Provided data:
--

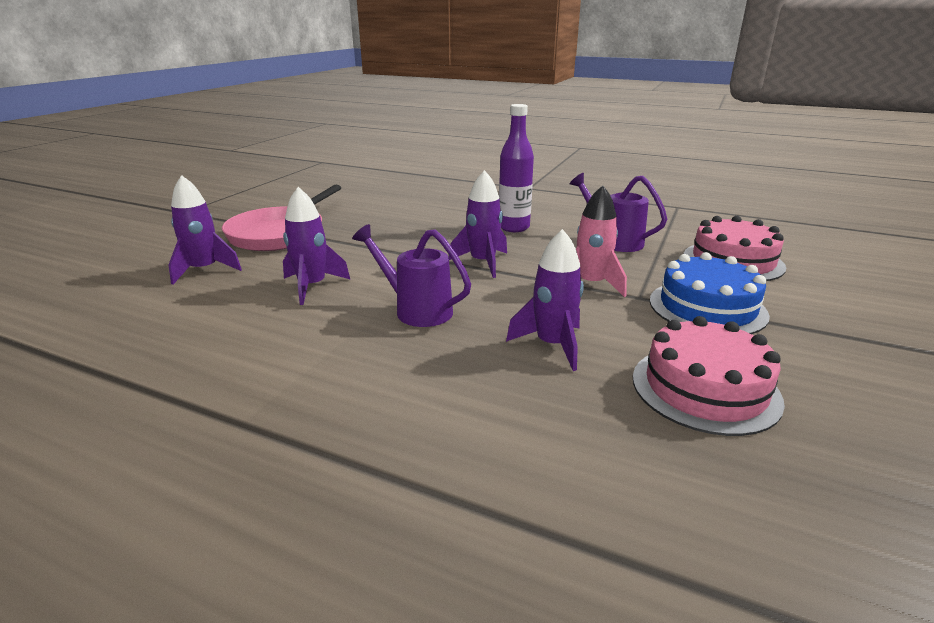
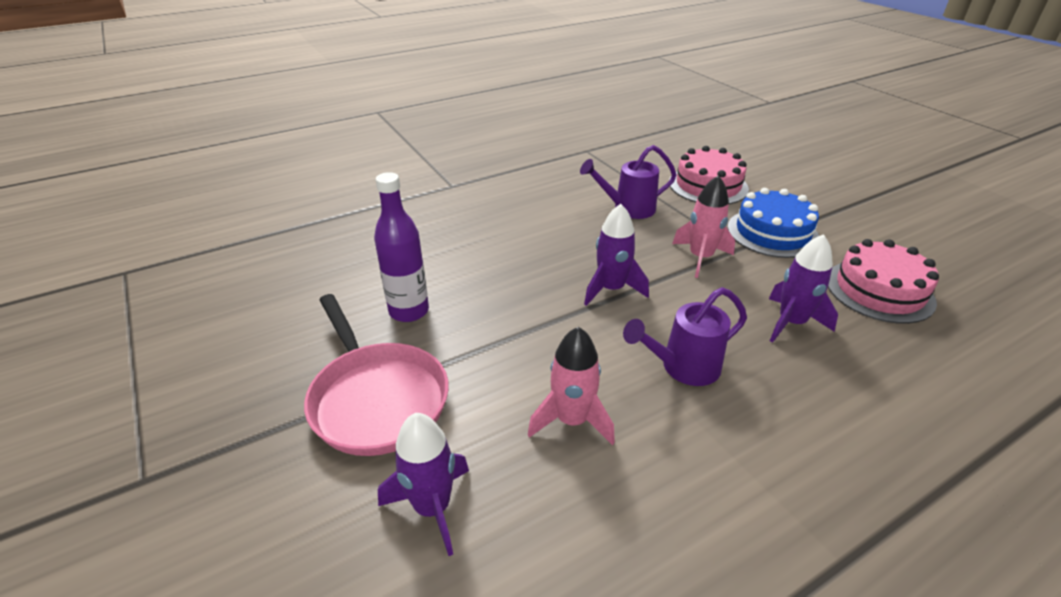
camera: 55 degrees left, 10 degrees up
(312, 286) = (572, 420): purple rocket -> pink rocket
(514, 227) = (545, 238): purple bottle -> purple bottle (409, 311)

--

Directions: Once the images are set aside, retype all of the material above exactly.

Output of the task:
camera: 55 degrees left, 10 degrees up
(312, 286) = (572, 420): purple rocket -> pink rocket
(514, 227) = (545, 238): purple bottle -> purple bottle (409, 311)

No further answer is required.